WHAT YOU NEED TO DO: Search the listing below for the word "cone" and copy each line where it appears.

RECORDS FOR PROCESSING:
####
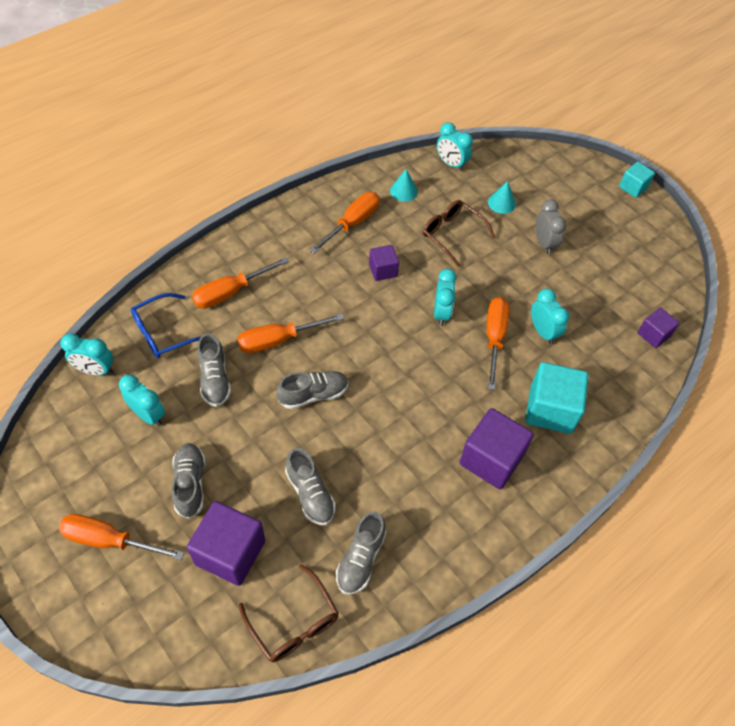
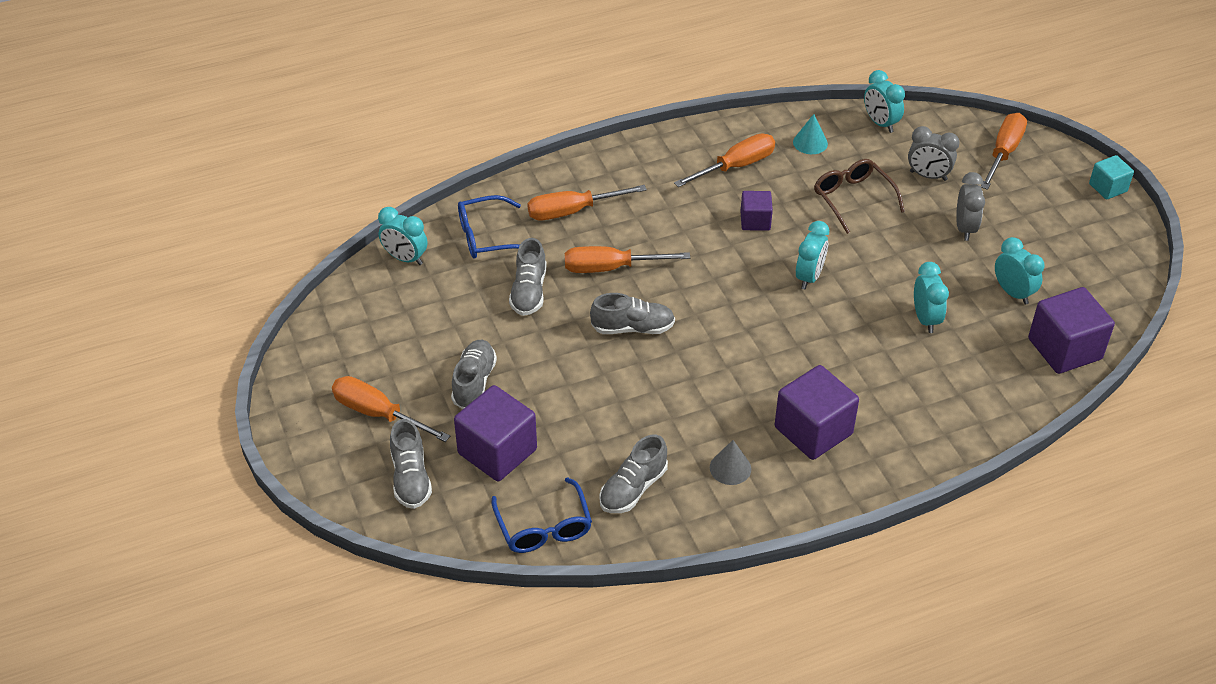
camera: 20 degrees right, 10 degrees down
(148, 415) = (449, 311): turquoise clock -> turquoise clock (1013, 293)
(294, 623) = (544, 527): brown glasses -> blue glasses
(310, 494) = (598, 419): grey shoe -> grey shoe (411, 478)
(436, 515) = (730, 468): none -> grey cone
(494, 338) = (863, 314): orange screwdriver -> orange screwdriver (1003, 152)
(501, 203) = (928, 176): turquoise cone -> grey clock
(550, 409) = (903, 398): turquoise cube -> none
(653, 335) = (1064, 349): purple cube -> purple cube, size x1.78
####
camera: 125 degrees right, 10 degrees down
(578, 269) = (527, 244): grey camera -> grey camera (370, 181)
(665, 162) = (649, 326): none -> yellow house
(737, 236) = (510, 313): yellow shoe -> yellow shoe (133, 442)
####
RESULT FOR THIS EXERCISE:
(436, 515) = (730, 468): none -> grey cone
(501, 203) = (928, 176): turquoise cone -> grey clock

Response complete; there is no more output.